▶ _How to complete this task_: Pull every line containing "turquoise" from the data.

(Beginning of Information shown)

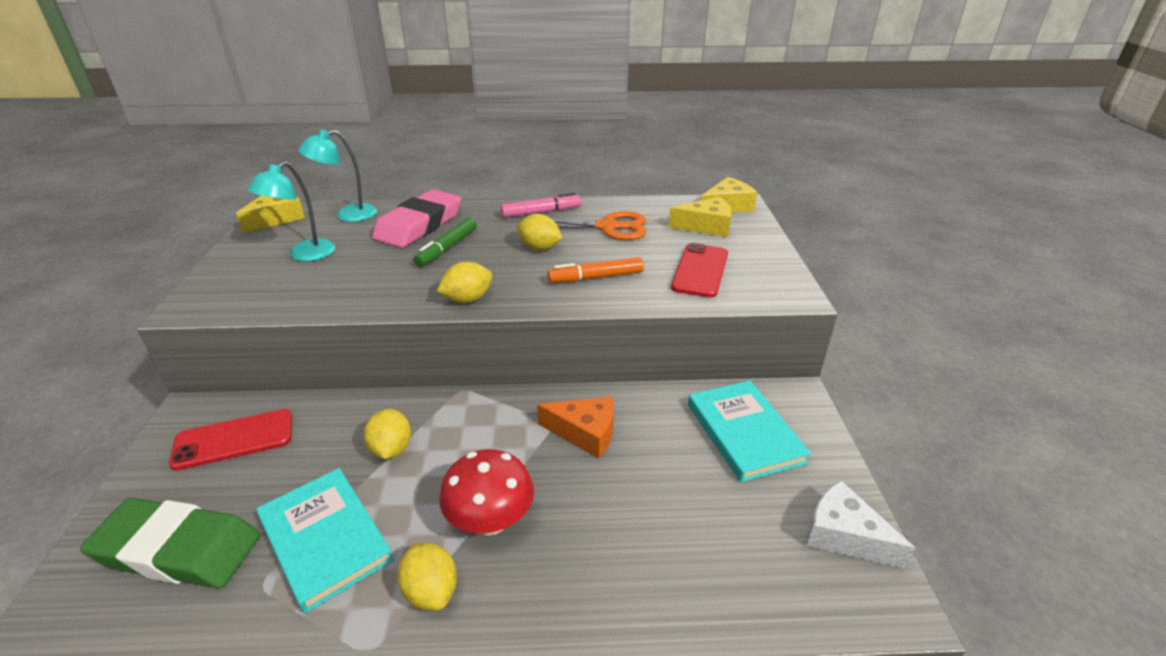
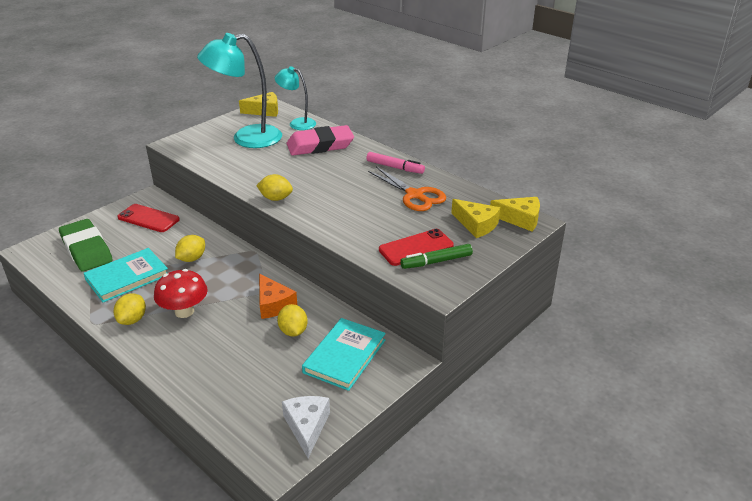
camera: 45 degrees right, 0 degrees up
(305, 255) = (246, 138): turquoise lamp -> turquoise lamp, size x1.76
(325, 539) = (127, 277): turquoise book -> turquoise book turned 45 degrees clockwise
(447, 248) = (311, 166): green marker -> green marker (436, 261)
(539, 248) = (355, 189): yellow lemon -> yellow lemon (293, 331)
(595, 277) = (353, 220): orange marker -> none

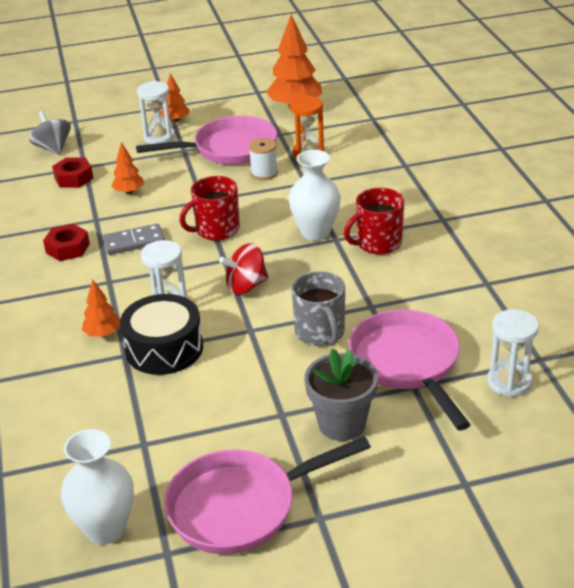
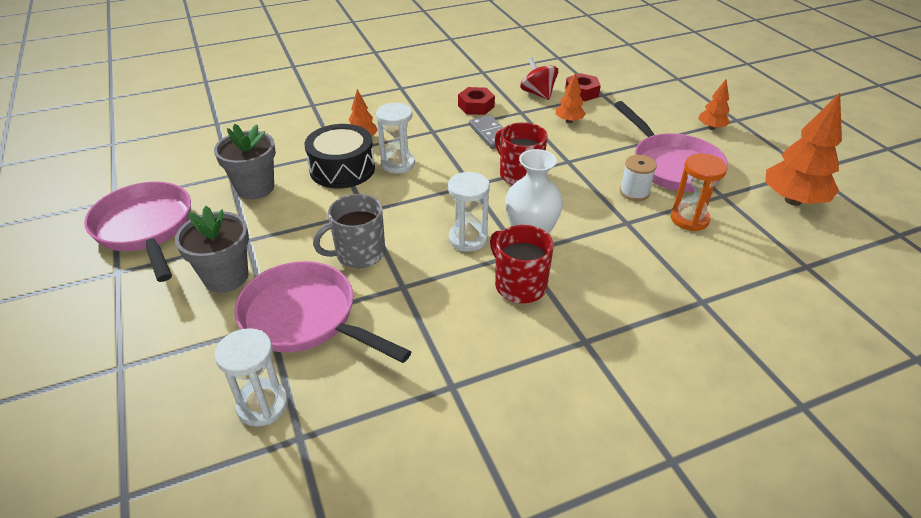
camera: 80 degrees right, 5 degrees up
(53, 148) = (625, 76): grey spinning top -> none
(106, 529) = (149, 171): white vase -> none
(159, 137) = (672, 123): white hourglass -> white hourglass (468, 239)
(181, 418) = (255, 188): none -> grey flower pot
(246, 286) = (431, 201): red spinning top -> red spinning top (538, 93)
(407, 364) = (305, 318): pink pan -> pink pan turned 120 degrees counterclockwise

(End of Information shown)

▶ _Answer space_:
(305, 255) = (246, 138): turquoise lamp -> turquoise lamp, size x1.76
(325, 539) = (127, 277): turquoise book -> turquoise book turned 45 degrees clockwise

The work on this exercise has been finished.